_Exercise prompt:_ Scan the lines below for the word "turned". Copy each line you find it in.
[Data for the task Boundary: Start]
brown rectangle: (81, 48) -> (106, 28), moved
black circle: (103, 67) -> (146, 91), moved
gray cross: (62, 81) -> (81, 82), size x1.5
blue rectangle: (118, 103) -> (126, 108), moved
[Data for the task Boundary: End]
[Data for the task Boundary: Start]
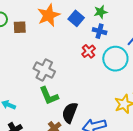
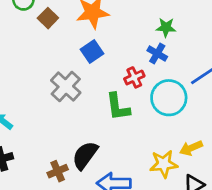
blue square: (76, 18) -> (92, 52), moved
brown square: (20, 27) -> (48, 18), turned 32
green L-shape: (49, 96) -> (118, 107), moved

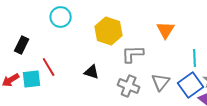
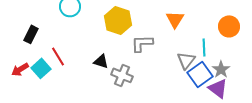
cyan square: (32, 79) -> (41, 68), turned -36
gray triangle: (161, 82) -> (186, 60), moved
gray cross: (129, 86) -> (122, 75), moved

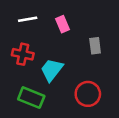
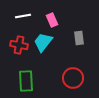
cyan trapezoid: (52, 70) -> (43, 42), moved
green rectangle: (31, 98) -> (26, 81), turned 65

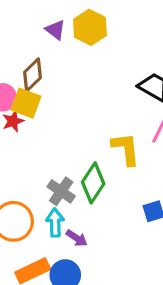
[Data for the task Boundary: End]
_Answer section:_
brown square: (20, 27) -> (48, 18), turned 32
cyan square: (32, 79) -> (41, 68), turned -36
green rectangle: (31, 98) -> (26, 81), turned 65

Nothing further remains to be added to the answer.